Top of DATA RECORDS
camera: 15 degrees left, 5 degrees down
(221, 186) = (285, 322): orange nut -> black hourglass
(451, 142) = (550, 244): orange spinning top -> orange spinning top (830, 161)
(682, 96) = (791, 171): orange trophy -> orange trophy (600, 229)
Bottom of DATA RECORDS
Top of DATA RECORDS
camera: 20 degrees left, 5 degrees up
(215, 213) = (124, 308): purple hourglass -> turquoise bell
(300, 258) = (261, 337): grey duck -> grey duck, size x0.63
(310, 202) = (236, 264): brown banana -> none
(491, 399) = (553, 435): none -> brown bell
Bottom of DATA RECORDS
# [ASSIGNMENT]
The response must hold only the lines above from the line with "(215, 213) = (124, 308): purple" through the line with "(491, 399) = (553, 435): none -> brown bell", each copied exactly, both ends kept.

# [OUTPUT FOR THIS EXERCISE]
(215, 213) = (124, 308): purple hourglass -> turquoise bell
(300, 258) = (261, 337): grey duck -> grey duck, size x0.63
(310, 202) = (236, 264): brown banana -> none
(491, 399) = (553, 435): none -> brown bell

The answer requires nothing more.